WORK INSTRUCTION: In the listing below, find each line holding "lime" and copy it.

GIVEN DATA:
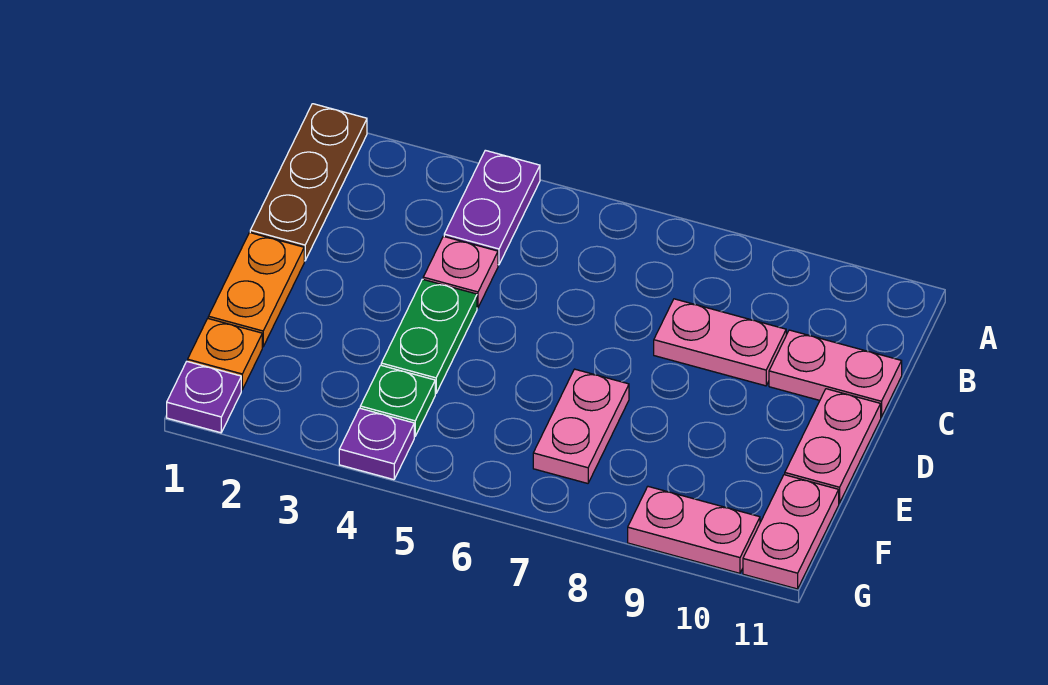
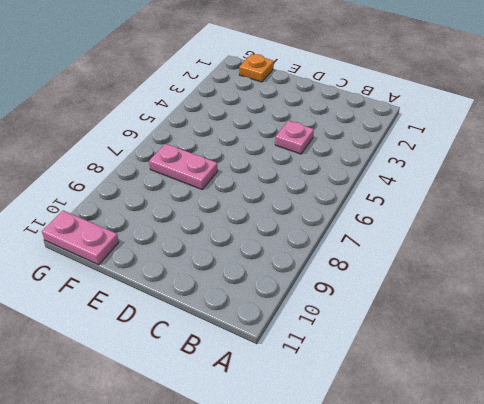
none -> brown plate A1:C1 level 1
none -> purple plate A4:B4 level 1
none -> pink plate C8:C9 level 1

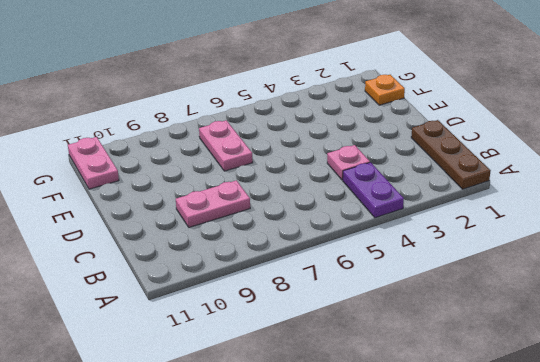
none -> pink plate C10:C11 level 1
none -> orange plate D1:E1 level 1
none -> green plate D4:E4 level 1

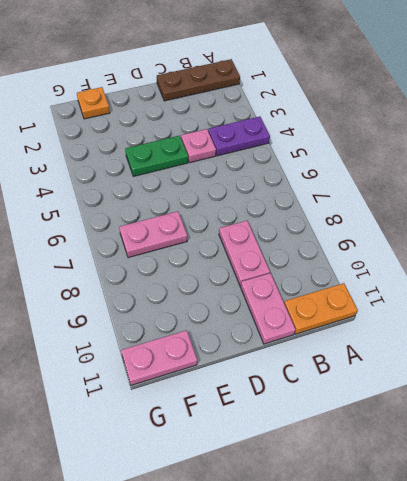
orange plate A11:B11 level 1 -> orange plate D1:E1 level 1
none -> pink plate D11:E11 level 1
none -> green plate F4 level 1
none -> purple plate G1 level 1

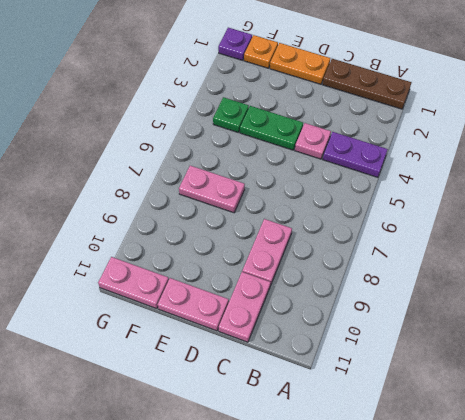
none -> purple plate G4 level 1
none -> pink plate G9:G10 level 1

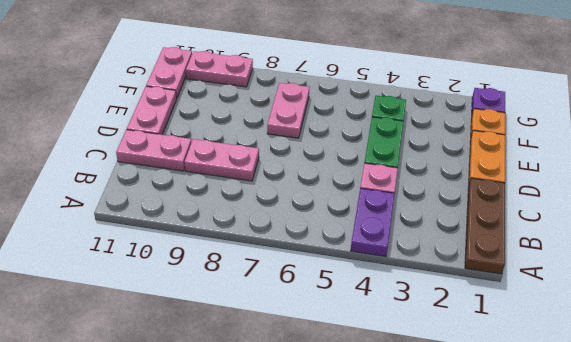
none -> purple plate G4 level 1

==

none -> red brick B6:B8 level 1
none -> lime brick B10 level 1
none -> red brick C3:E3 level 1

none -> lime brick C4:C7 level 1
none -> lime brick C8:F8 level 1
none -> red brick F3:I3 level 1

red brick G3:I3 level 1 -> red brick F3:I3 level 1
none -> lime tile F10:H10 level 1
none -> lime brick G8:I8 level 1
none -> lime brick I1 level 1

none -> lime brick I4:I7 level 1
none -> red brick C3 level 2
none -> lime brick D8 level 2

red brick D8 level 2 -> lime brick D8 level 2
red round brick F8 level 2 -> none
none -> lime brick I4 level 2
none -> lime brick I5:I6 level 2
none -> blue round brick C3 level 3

REPLY TO THE EXERCISE:
none -> lime brick B10 level 1
none -> lime brick C4:C7 level 1
none -> lime brick C8:F8 level 1
none -> lime tile F10:H10 level 1
none -> lime brick G8:I8 level 1
none -> lime brick I1 level 1
none -> lime brick I4:I7 level 1
none -> lime brick D8 level 2
red brick D8 level 2 -> lime brick D8 level 2
none -> lime brick I4 level 2
none -> lime brick I5:I6 level 2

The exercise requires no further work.